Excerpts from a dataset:
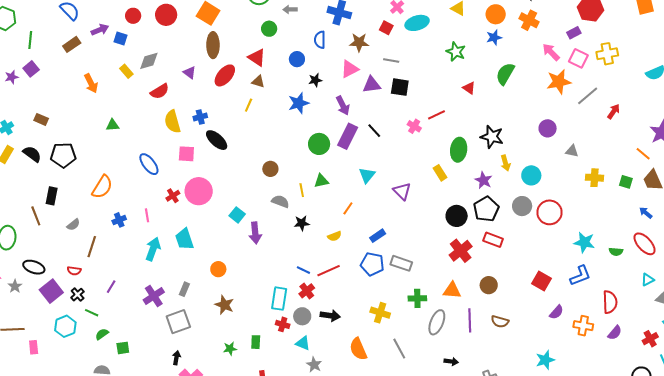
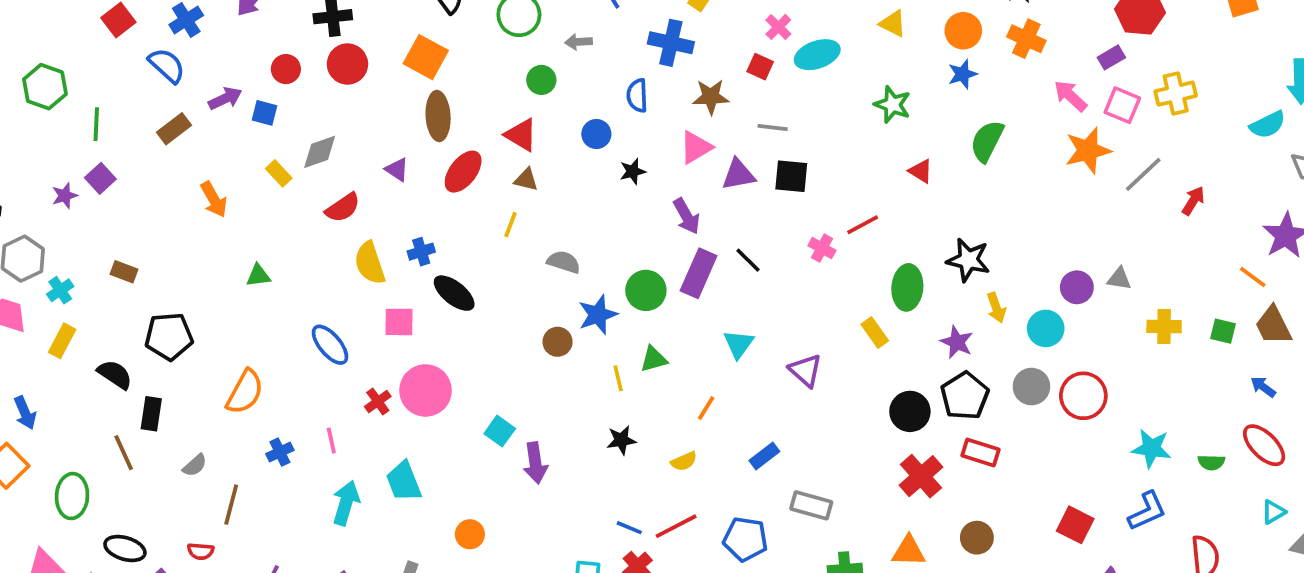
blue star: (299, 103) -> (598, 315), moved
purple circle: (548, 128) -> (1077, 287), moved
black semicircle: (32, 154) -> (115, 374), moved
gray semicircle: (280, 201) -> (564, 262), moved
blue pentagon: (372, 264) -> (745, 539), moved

## [What needs to be done]
Repeat the data exactly. Pictures should not appear.

## [Exercise answer]
blue star: (299, 103) -> (598, 315), moved
purple circle: (548, 128) -> (1077, 287), moved
black semicircle: (32, 154) -> (115, 374), moved
gray semicircle: (280, 201) -> (564, 262), moved
blue pentagon: (372, 264) -> (745, 539), moved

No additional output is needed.